Top of RECORD SET

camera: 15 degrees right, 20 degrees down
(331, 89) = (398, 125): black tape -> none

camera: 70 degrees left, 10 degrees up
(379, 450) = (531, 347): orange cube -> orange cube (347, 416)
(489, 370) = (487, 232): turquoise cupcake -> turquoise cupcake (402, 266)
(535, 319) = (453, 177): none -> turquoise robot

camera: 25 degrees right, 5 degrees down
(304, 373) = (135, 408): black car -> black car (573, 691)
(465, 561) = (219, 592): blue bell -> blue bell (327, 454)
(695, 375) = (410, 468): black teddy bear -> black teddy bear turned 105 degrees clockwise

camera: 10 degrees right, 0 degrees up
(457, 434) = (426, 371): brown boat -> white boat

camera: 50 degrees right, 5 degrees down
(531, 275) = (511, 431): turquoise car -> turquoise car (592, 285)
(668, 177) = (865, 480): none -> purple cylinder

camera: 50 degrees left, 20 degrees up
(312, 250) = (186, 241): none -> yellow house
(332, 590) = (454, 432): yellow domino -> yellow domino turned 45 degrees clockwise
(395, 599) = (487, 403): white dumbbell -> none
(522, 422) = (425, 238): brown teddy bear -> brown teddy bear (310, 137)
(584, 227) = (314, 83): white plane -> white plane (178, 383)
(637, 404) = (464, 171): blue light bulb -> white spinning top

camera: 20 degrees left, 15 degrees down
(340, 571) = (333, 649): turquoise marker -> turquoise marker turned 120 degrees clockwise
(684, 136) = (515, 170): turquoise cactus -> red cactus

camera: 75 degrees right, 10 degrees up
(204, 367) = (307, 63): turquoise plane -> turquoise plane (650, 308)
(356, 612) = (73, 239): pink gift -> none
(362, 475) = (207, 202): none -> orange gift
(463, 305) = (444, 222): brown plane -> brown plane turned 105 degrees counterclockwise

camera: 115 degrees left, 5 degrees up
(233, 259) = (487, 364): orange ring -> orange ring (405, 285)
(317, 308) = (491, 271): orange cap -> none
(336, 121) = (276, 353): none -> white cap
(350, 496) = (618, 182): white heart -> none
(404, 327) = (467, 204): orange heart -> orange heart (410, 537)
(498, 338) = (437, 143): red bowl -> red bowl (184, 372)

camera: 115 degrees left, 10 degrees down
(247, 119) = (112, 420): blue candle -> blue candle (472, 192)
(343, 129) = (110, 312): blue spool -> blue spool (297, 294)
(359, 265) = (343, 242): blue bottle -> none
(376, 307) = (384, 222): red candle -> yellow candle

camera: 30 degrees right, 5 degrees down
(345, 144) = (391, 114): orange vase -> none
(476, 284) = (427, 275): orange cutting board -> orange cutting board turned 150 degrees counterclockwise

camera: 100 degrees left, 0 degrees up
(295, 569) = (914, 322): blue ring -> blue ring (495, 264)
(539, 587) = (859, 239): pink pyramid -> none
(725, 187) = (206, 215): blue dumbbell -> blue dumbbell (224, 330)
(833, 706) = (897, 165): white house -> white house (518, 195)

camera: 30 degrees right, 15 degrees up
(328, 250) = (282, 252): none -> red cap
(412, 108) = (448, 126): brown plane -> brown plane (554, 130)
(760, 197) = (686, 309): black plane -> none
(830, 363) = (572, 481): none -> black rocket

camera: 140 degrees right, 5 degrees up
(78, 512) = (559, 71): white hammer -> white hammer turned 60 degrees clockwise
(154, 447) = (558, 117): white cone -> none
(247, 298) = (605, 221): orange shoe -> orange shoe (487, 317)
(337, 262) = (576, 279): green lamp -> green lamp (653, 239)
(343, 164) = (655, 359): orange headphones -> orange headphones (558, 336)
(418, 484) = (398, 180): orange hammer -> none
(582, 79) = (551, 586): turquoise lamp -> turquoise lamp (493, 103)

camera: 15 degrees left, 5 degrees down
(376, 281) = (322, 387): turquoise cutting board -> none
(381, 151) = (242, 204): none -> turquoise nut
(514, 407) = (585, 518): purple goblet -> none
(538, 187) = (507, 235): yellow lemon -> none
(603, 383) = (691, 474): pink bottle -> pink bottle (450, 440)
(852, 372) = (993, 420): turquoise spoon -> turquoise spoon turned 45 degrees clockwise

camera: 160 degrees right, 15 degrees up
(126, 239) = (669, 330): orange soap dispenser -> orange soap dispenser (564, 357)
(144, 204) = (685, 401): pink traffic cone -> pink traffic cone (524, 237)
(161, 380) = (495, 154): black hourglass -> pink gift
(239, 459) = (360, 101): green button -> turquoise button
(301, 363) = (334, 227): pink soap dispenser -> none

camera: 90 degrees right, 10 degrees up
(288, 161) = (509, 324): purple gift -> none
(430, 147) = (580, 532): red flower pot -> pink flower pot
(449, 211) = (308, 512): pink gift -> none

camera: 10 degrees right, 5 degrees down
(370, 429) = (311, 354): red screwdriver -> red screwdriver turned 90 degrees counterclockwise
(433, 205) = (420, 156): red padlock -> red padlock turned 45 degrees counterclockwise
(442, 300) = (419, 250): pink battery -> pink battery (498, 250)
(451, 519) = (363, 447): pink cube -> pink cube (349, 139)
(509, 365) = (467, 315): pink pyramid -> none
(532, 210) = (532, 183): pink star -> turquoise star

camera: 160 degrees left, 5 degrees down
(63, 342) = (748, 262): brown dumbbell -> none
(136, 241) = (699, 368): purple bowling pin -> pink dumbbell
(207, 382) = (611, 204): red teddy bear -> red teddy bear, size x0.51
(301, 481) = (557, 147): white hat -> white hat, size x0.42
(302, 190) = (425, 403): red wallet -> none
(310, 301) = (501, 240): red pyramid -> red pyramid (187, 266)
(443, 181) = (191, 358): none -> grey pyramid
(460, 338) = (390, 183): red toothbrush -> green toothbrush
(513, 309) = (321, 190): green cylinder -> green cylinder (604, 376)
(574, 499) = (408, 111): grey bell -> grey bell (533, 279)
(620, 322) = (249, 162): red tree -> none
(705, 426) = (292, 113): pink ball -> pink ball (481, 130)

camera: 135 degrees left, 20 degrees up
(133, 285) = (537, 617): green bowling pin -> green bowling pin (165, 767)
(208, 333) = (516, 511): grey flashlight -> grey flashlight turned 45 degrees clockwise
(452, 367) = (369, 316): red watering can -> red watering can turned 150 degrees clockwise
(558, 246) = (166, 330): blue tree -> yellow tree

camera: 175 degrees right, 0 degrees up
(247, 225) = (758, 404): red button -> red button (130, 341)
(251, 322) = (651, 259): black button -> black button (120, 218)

Bottom of RECORD SET

● **EXERCISE DETAILS**: Beginning with the line containing "(247, 119) = (112, 420): blue" in the material above, copy every line exactly until you have copied the line containing "(725, 187) = (206, 215): blue".

● **TASK RESPONSE**:
(247, 119) = (112, 420): blue candle -> blue candle (472, 192)
(343, 129) = (110, 312): blue spool -> blue spool (297, 294)
(359, 265) = (343, 242): blue bottle -> none
(376, 307) = (384, 222): red candle -> yellow candle

camera: 30 degrees right, 5 degrees down
(345, 144) = (391, 114): orange vase -> none
(476, 284) = (427, 275): orange cutting board -> orange cutting board turned 150 degrees counterclockwise

camera: 100 degrees left, 0 degrees up
(295, 569) = (914, 322): blue ring -> blue ring (495, 264)
(539, 587) = (859, 239): pink pyramid -> none
(725, 187) = (206, 215): blue dumbbell -> blue dumbbell (224, 330)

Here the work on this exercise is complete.